* The task *
Find all the lines in the entries below that hold the word "pink" and copy them.

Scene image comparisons
-.-.-
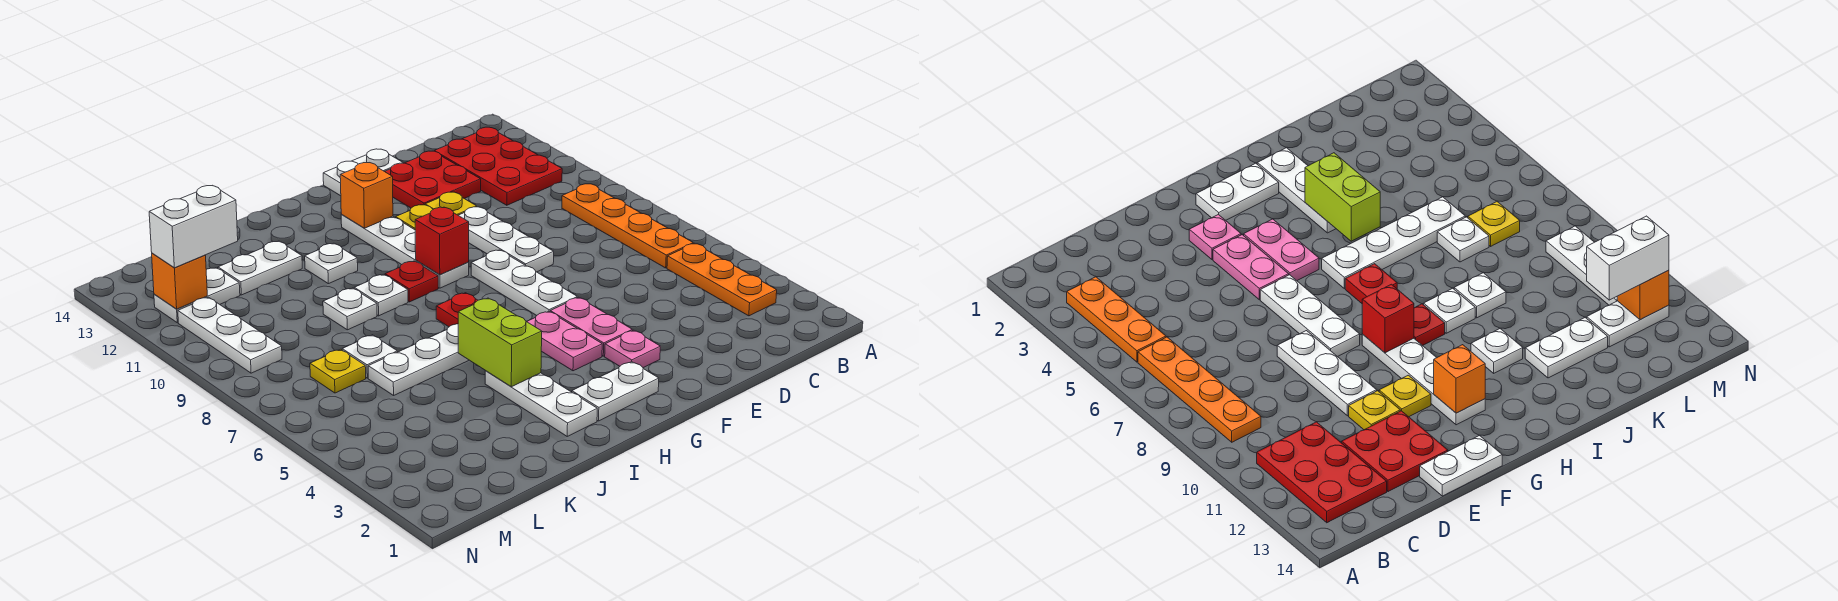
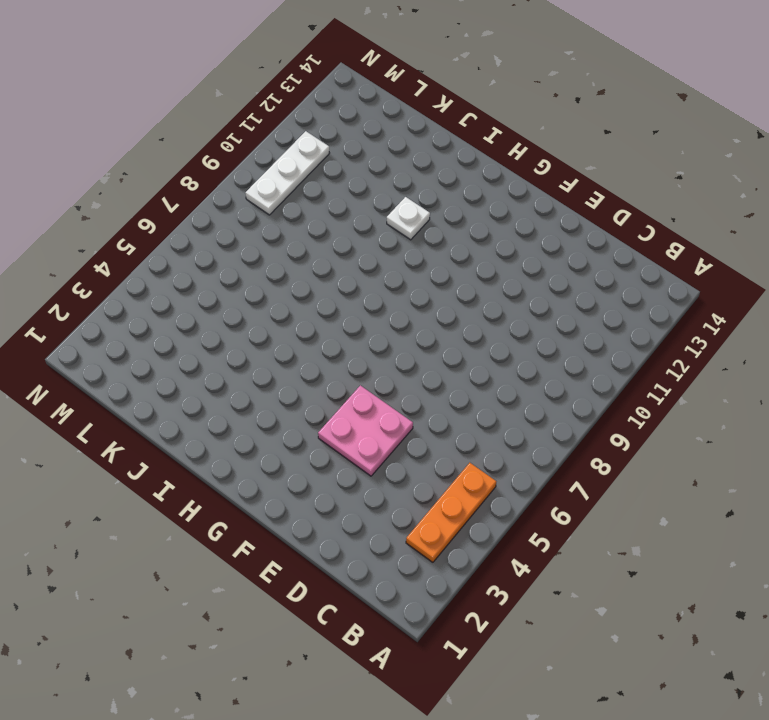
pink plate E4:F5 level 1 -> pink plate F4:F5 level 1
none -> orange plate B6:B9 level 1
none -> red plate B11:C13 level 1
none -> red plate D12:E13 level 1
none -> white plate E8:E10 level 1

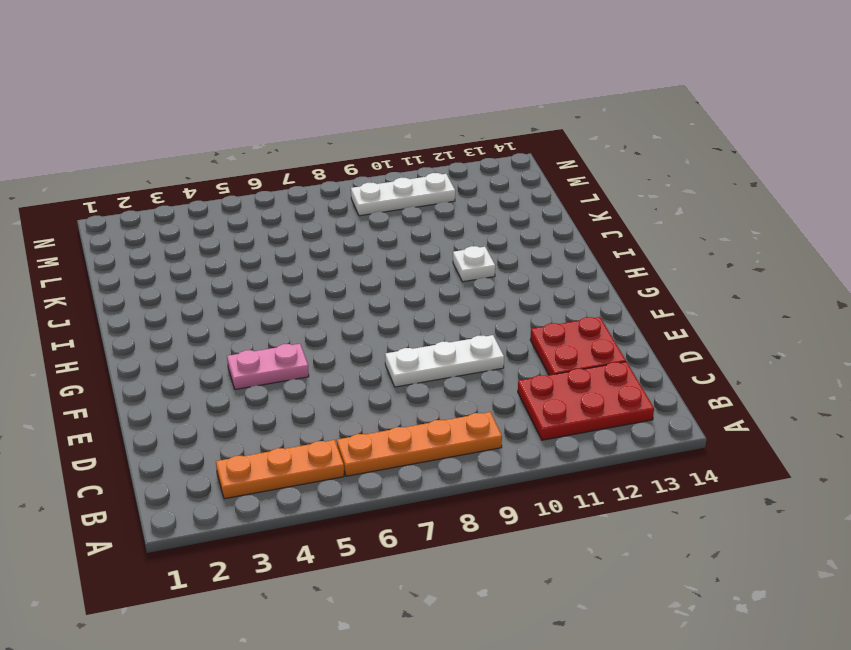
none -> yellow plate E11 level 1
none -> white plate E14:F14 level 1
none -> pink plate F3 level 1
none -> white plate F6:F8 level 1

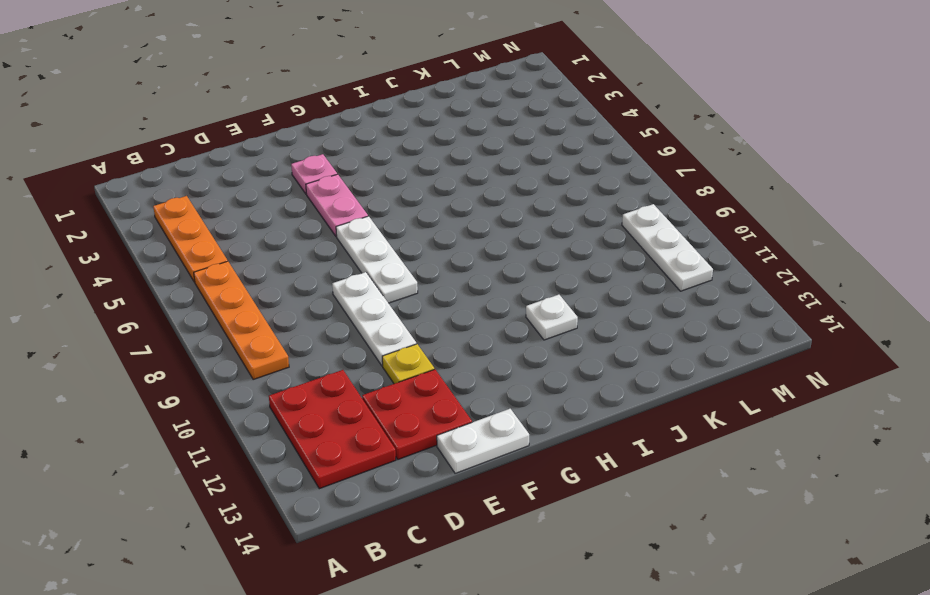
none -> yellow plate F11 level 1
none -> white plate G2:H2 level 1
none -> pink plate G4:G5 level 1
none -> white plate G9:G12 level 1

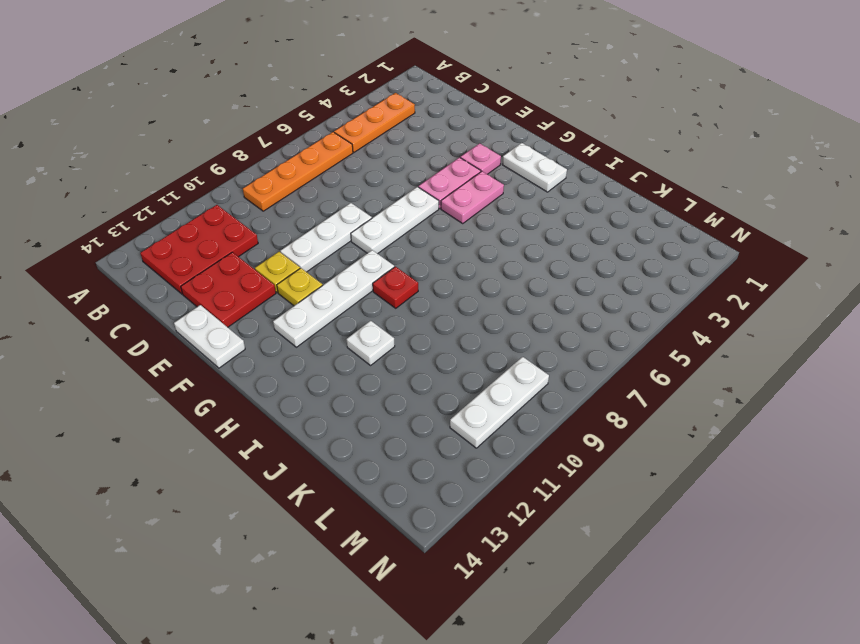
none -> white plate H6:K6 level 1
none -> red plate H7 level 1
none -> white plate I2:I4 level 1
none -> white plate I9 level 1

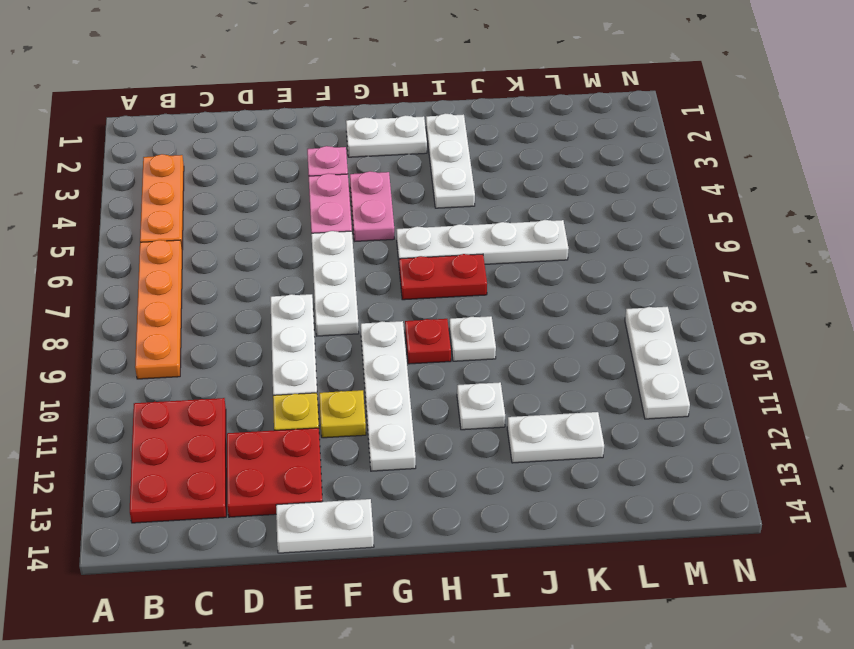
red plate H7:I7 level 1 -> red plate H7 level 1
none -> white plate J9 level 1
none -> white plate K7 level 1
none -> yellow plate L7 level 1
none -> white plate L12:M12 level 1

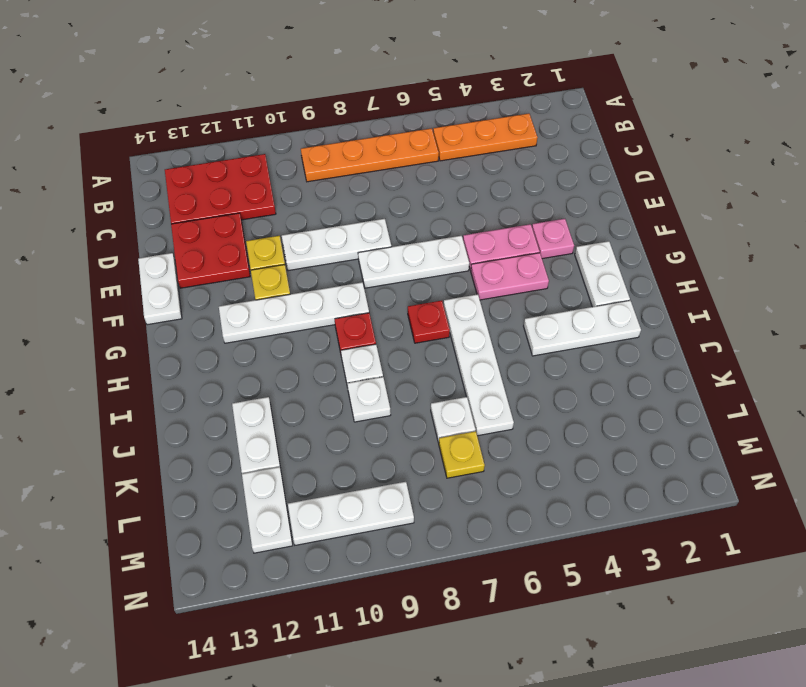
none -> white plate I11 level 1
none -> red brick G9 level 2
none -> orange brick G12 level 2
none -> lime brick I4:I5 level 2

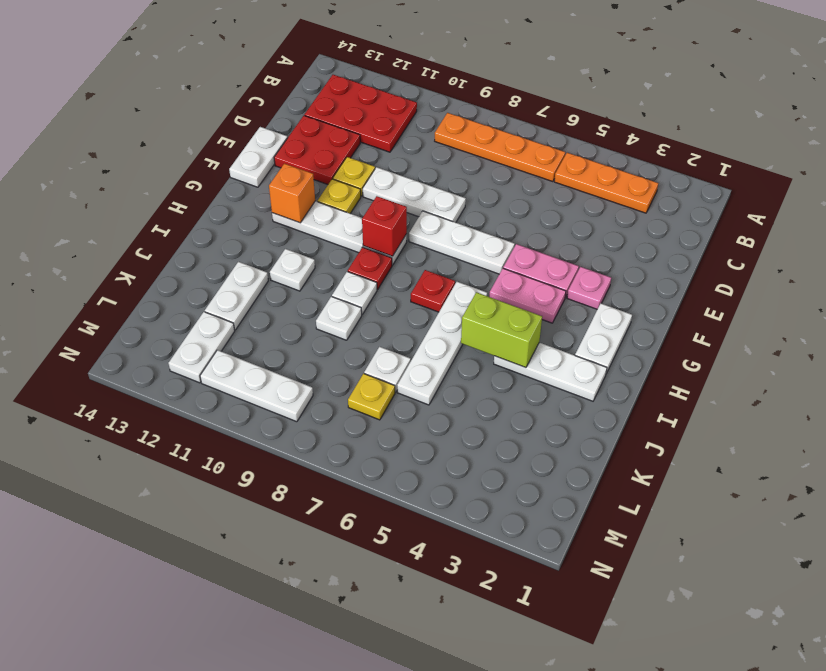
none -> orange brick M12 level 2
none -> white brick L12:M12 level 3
-.-.-
* Response below *
pink plate E4:F5 level 1 -> pink plate F4:F5 level 1
none -> pink plate F3 level 1
none -> pink plate G4:G5 level 1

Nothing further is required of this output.